**EXERCISE DESCRIPTION:** Transcribe every record verbatim.

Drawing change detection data
________________
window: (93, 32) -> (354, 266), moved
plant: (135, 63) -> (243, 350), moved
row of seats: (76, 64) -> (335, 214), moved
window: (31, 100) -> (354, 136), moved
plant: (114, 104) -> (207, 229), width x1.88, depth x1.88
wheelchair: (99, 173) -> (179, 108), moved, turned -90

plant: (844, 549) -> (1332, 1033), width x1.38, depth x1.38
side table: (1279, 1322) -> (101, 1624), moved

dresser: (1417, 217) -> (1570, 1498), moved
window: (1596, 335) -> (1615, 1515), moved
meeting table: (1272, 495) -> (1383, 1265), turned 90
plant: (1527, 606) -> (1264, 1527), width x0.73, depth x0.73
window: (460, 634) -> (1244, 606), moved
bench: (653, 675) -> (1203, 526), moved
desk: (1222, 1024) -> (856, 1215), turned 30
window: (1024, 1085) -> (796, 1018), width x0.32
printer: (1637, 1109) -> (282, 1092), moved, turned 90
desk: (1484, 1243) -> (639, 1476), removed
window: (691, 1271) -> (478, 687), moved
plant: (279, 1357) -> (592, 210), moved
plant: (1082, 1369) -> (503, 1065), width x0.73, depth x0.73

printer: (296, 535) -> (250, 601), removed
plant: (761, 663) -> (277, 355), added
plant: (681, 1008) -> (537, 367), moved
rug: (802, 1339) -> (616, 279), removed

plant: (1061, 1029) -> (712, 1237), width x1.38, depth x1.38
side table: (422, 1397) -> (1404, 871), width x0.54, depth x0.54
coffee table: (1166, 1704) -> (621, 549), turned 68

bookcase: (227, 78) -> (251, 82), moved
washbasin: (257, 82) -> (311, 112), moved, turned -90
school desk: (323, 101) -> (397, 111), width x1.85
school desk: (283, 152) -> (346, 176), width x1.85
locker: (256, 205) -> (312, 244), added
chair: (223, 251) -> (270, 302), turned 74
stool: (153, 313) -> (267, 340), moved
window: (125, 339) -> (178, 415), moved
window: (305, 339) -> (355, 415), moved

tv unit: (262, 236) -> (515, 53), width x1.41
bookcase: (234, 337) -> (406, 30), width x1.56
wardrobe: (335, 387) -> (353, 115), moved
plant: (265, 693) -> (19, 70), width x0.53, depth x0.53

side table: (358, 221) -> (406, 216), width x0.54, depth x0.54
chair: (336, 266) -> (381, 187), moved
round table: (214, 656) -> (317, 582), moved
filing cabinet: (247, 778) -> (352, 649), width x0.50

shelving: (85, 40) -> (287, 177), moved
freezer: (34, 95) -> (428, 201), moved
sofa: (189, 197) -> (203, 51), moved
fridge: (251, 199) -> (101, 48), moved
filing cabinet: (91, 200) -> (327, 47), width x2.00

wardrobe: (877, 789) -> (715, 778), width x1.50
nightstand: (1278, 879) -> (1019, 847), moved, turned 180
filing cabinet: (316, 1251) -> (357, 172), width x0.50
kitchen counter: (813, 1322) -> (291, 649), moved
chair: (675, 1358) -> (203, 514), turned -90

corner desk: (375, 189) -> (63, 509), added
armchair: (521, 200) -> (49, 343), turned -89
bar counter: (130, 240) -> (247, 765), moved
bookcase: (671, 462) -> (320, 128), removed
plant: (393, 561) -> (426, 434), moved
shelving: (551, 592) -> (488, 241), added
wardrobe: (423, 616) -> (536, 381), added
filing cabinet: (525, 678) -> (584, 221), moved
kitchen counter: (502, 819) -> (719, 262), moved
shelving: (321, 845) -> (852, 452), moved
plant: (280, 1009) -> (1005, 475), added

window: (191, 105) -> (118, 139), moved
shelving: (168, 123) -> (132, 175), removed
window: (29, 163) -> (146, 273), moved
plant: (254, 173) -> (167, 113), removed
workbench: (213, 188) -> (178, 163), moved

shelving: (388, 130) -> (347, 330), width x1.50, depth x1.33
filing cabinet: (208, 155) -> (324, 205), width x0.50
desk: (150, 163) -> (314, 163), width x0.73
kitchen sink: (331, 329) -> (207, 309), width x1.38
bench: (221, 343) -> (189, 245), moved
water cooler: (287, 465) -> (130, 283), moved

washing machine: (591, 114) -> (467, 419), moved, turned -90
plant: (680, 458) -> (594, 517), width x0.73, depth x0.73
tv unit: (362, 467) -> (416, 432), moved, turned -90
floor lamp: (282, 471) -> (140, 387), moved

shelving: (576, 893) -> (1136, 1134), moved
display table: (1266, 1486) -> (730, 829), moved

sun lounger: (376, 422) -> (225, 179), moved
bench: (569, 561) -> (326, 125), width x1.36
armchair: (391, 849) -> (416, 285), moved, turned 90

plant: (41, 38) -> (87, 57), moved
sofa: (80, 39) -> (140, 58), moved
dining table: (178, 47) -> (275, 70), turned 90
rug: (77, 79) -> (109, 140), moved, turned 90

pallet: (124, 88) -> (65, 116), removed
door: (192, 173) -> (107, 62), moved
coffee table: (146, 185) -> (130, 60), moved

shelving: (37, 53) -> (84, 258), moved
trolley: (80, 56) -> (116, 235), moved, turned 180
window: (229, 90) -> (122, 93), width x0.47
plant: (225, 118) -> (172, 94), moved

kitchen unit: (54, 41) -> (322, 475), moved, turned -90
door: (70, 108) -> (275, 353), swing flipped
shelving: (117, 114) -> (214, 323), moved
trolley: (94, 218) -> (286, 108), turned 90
________________
**ANSWER TO THE EXERCISE:**
window: (93, 32) -> (354, 266), moved
plant: (135, 63) -> (243, 350), moved
row of seats: (76, 64) -> (335, 214), moved
window: (31, 100) -> (354, 136), moved
plant: (114, 104) -> (207, 229), width x1.88, depth x1.88
wheelchair: (99, 173) -> (179, 108), moved, turned -90

plant: (844, 549) -> (1332, 1033), width x1.38, depth x1.38
side table: (1279, 1322) -> (101, 1624), moved

dresser: (1417, 217) -> (1570, 1498), moved
window: (1596, 335) -> (1615, 1515), moved
meeting table: (1272, 495) -> (1383, 1265), turned 90
plant: (1527, 606) -> (1264, 1527), width x0.73, depth x0.73
window: (460, 634) -> (1244, 606), moved
bench: (653, 675) -> (1203, 526), moved
desk: (1222, 1024) -> (856, 1215), turned 30
window: (1024, 1085) -> (796, 1018), width x0.32
printer: (1637, 1109) -> (282, 1092), moved, turned 90
desk: (1484, 1243) -> (639, 1476), removed
window: (691, 1271) -> (478, 687), moved
plant: (279, 1357) -> (592, 210), moved
plant: (1082, 1369) -> (503, 1065), width x0.73, depth x0.73

printer: (296, 535) -> (250, 601), removed
plant: (761, 663) -> (277, 355), added
plant: (681, 1008) -> (537, 367), moved
rug: (802, 1339) -> (616, 279), removed

plant: (1061, 1029) -> (712, 1237), width x1.38, depth x1.38
side table: (422, 1397) -> (1404, 871), width x0.54, depth x0.54
coffee table: (1166, 1704) -> (621, 549), turned 68

bookcase: (227, 78) -> (251, 82), moved
washbasin: (257, 82) -> (311, 112), moved, turned -90
school desk: (323, 101) -> (397, 111), width x1.85
school desk: (283, 152) -> (346, 176), width x1.85
locker: (256, 205) -> (312, 244), added
chair: (223, 251) -> (270, 302), turned 74
stool: (153, 313) -> (267, 340), moved
window: (125, 339) -> (178, 415), moved
window: (305, 339) -> (355, 415), moved

tv unit: (262, 236) -> (515, 53), width x1.41
bookcase: (234, 337) -> (406, 30), width x1.56
wardrobe: (335, 387) -> (353, 115), moved
plant: (265, 693) -> (19, 70), width x0.53, depth x0.53

side table: (358, 221) -> (406, 216), width x0.54, depth x0.54
chair: (336, 266) -> (381, 187), moved
round table: (214, 656) -> (317, 582), moved
filing cabinet: (247, 778) -> (352, 649), width x0.50

shelving: (85, 40) -> (287, 177), moved
freezer: (34, 95) -> (428, 201), moved
sofa: (189, 197) -> (203, 51), moved
fridge: (251, 199) -> (101, 48), moved
filing cabinet: (91, 200) -> (327, 47), width x2.00

wardrobe: (877, 789) -> (715, 778), width x1.50
nightstand: (1278, 879) -> (1019, 847), moved, turned 180
filing cabinet: (316, 1251) -> (357, 172), width x0.50
kitchen counter: (813, 1322) -> (291, 649), moved
chair: (675, 1358) -> (203, 514), turned -90

corner desk: (375, 189) -> (63, 509), added
armchair: (521, 200) -> (49, 343), turned -89
bar counter: (130, 240) -> (247, 765), moved
bookcase: (671, 462) -> (320, 128), removed
plant: (393, 561) -> (426, 434), moved
shelving: (551, 592) -> (488, 241), added
wardrobe: (423, 616) -> (536, 381), added
filing cabinet: (525, 678) -> (584, 221), moved
kitchen counter: (502, 819) -> (719, 262), moved
shelving: (321, 845) -> (852, 452), moved
plant: (280, 1009) -> (1005, 475), added

window: (191, 105) -> (118, 139), moved
shelving: (168, 123) -> (132, 175), removed
window: (29, 163) -> (146, 273), moved
plant: (254, 173) -> (167, 113), removed
workbench: (213, 188) -> (178, 163), moved

shelving: (388, 130) -> (347, 330), width x1.50, depth x1.33
filing cabinet: (208, 155) -> (324, 205), width x0.50
desk: (150, 163) -> (314, 163), width x0.73
kitchen sink: (331, 329) -> (207, 309), width x1.38
bench: (221, 343) -> (189, 245), moved
water cooler: (287, 465) -> (130, 283), moved

washing machine: (591, 114) -> (467, 419), moved, turned -90
plant: (680, 458) -> (594, 517), width x0.73, depth x0.73
tv unit: (362, 467) -> (416, 432), moved, turned -90
floor lamp: (282, 471) -> (140, 387), moved

shelving: (576, 893) -> (1136, 1134), moved
display table: (1266, 1486) -> (730, 829), moved

sun lounger: (376, 422) -> (225, 179), moved
bench: (569, 561) -> (326, 125), width x1.36
armchair: (391, 849) -> (416, 285), moved, turned 90

plant: (41, 38) -> (87, 57), moved
sofa: (80, 39) -> (140, 58), moved
dining table: (178, 47) -> (275, 70), turned 90
rug: (77, 79) -> (109, 140), moved, turned 90

pallet: (124, 88) -> (65, 116), removed
door: (192, 173) -> (107, 62), moved
coffee table: (146, 185) -> (130, 60), moved

shelving: (37, 53) -> (84, 258), moved
trolley: (80, 56) -> (116, 235), moved, turned 180
window: (229, 90) -> (122, 93), width x0.47
plant: (225, 118) -> (172, 94), moved

kitchen unit: (54, 41) -> (322, 475), moved, turned -90
door: (70, 108) -> (275, 353), swing flipped
shelving: (117, 114) -> (214, 323), moved
trolley: (94, 218) -> (286, 108), turned 90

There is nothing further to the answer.